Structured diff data
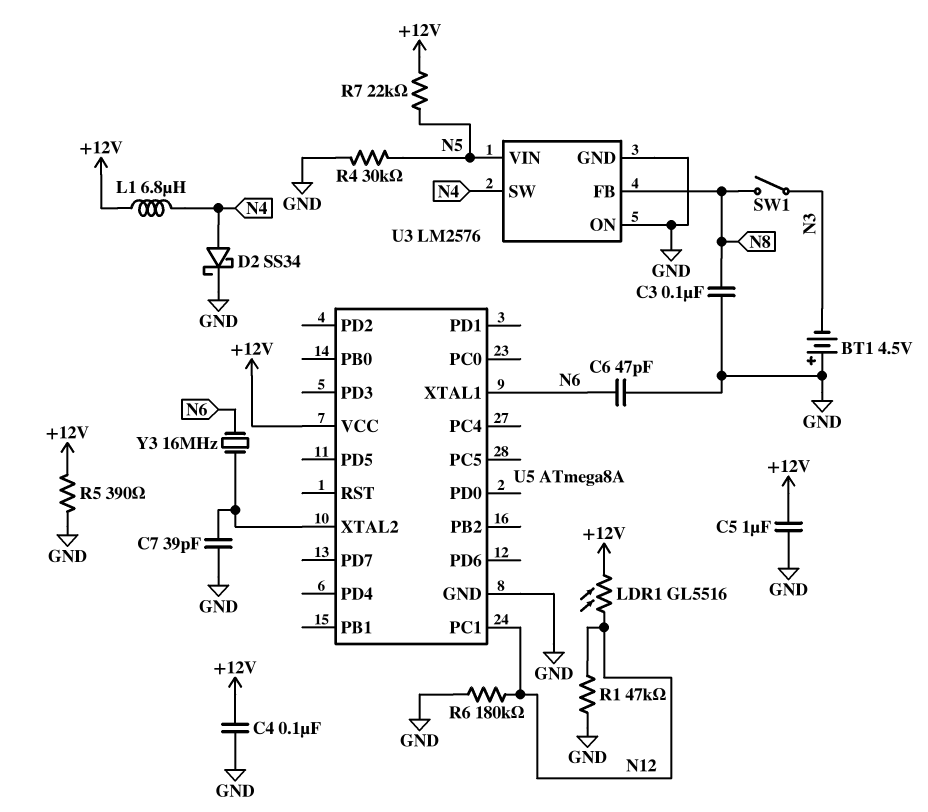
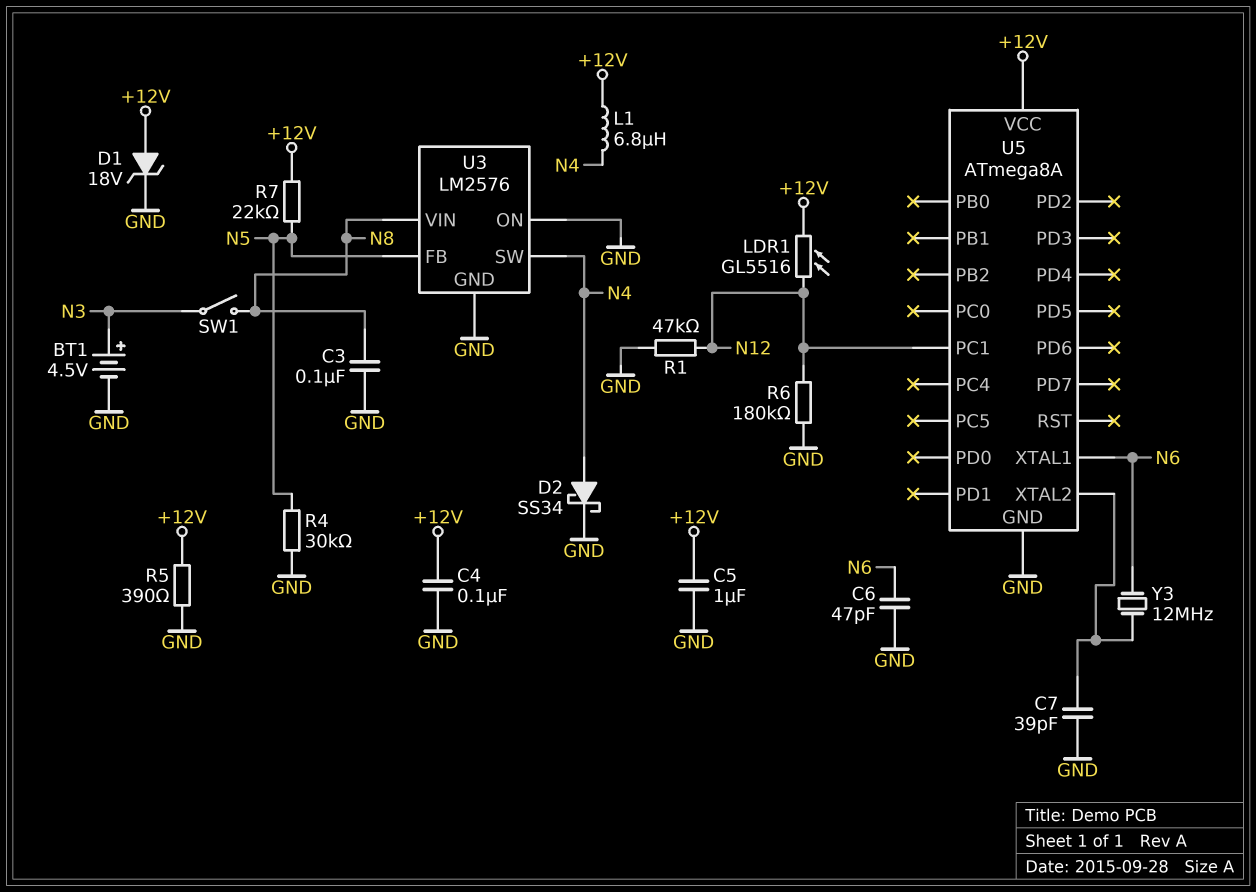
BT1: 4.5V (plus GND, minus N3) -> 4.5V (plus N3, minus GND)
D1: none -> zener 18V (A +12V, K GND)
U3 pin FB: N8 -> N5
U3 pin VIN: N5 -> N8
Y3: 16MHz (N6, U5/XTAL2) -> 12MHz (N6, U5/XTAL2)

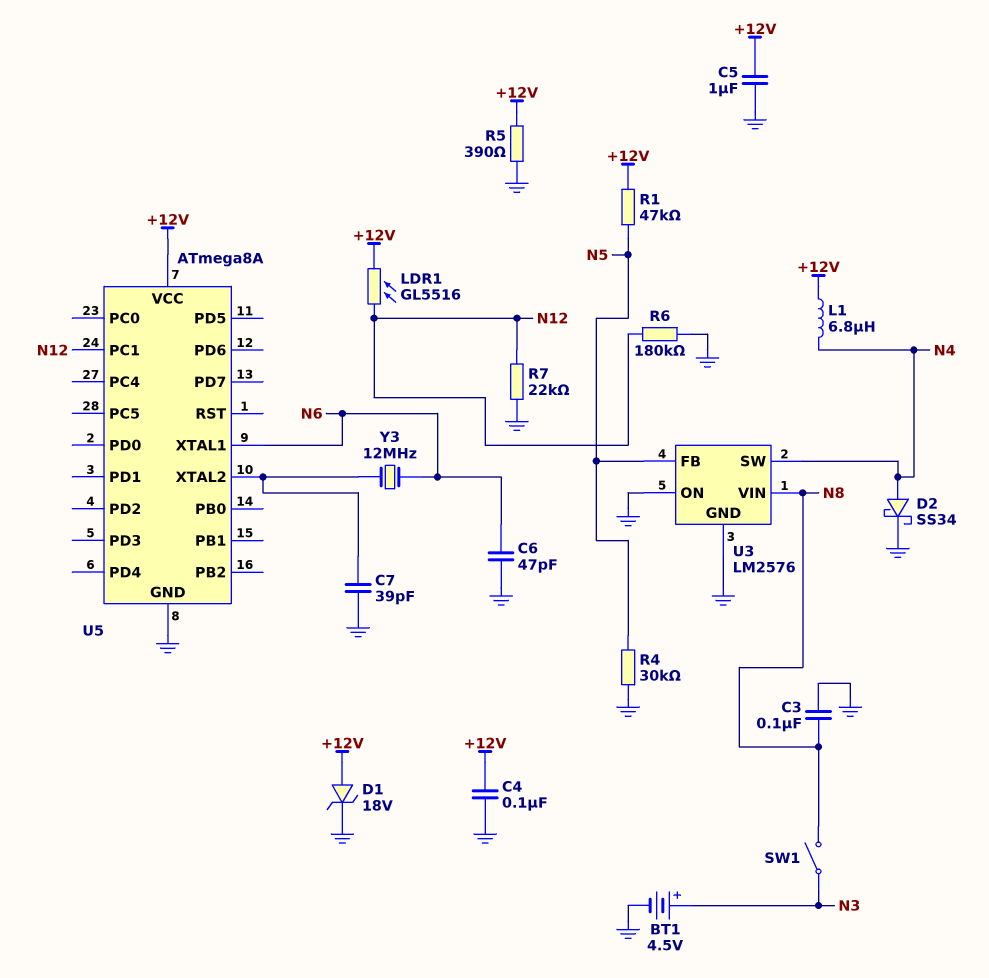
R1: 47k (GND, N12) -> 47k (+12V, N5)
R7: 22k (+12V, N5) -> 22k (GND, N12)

> [Problem]: Set the pictures aside and restate word for word only the lines from the line containing "U3 pin FB: N8 -> N5" through the end of the entries above, both included.

> [Exercise response]:
U3 pin FB: N8 -> N5
U3 pin VIN: N5 -> N8
Y3: 16MHz (N6, U5/XTAL2) -> 12MHz (N6, U5/XTAL2)

R1: 47k (GND, N12) -> 47k (+12V, N5)
R7: 22k (+12V, N5) -> 22k (GND, N12)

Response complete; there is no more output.